#### About this task
Your task is to retype, exactly and only, the lines from the one containing "R10: 4.3k (n3, n5) -> 4.3k (GND, n5)" to the final line of the entries, leaving out all pictures.

#### Dataset entries

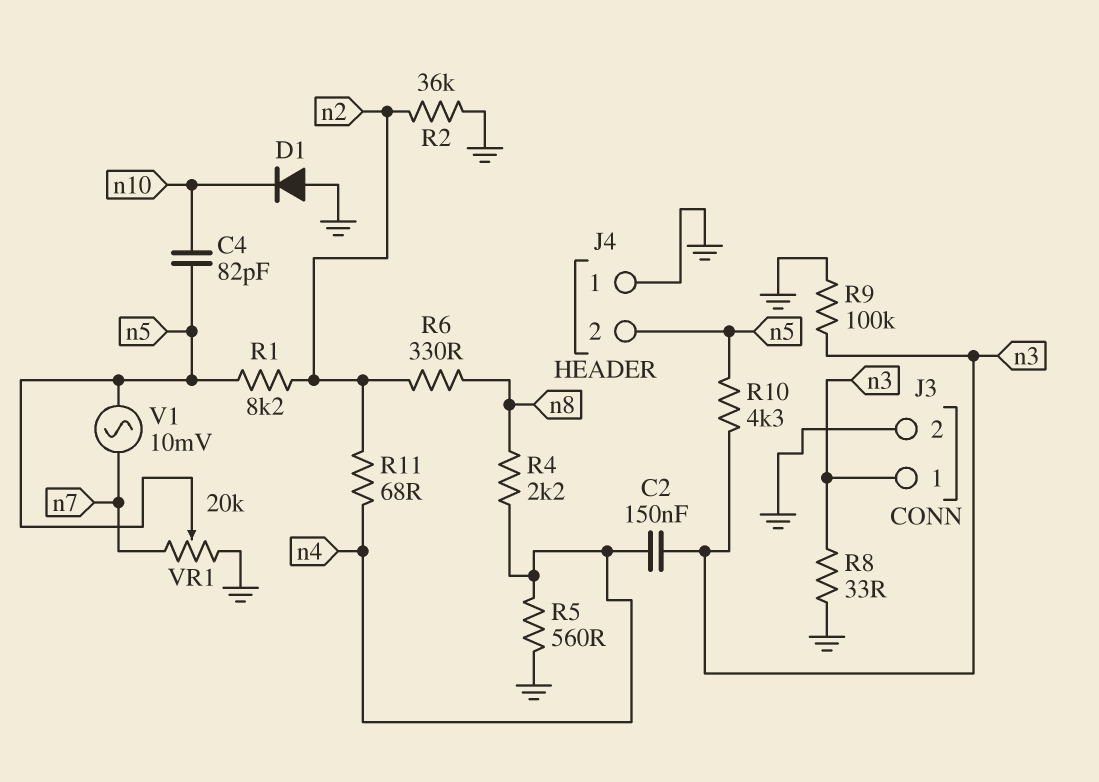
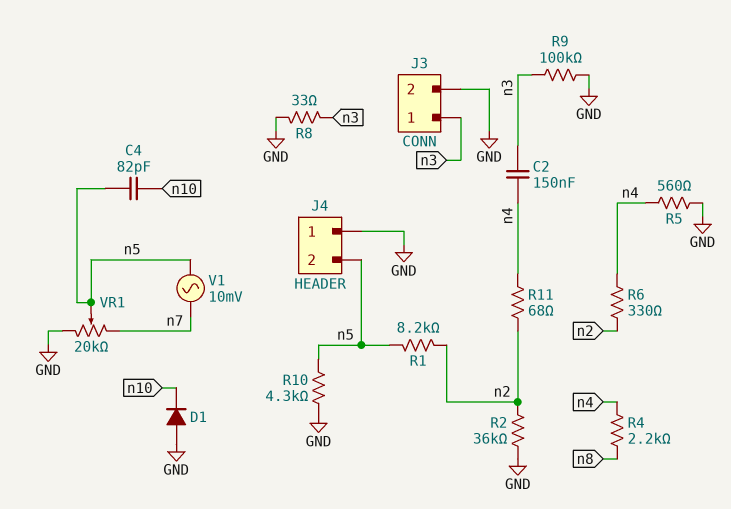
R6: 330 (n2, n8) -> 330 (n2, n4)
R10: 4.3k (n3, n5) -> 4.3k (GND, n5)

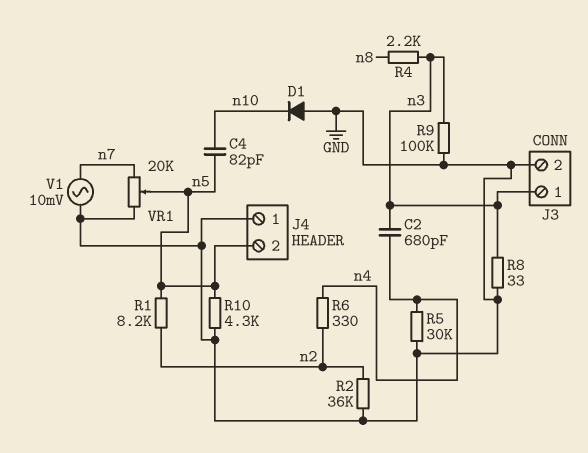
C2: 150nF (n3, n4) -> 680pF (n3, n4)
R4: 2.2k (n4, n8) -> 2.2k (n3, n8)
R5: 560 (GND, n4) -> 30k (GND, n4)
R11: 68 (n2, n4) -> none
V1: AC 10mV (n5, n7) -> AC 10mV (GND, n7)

#### Response
R10: 4.3k (n3, n5) -> 4.3k (GND, n5)

C2: 150nF (n3, n4) -> 680pF (n3, n4)
R4: 2.2k (n4, n8) -> 2.2k (n3, n8)
R5: 560 (GND, n4) -> 30k (GND, n4)
R11: 68 (n2, n4) -> none
V1: AC 10mV (n5, n7) -> AC 10mV (GND, n7)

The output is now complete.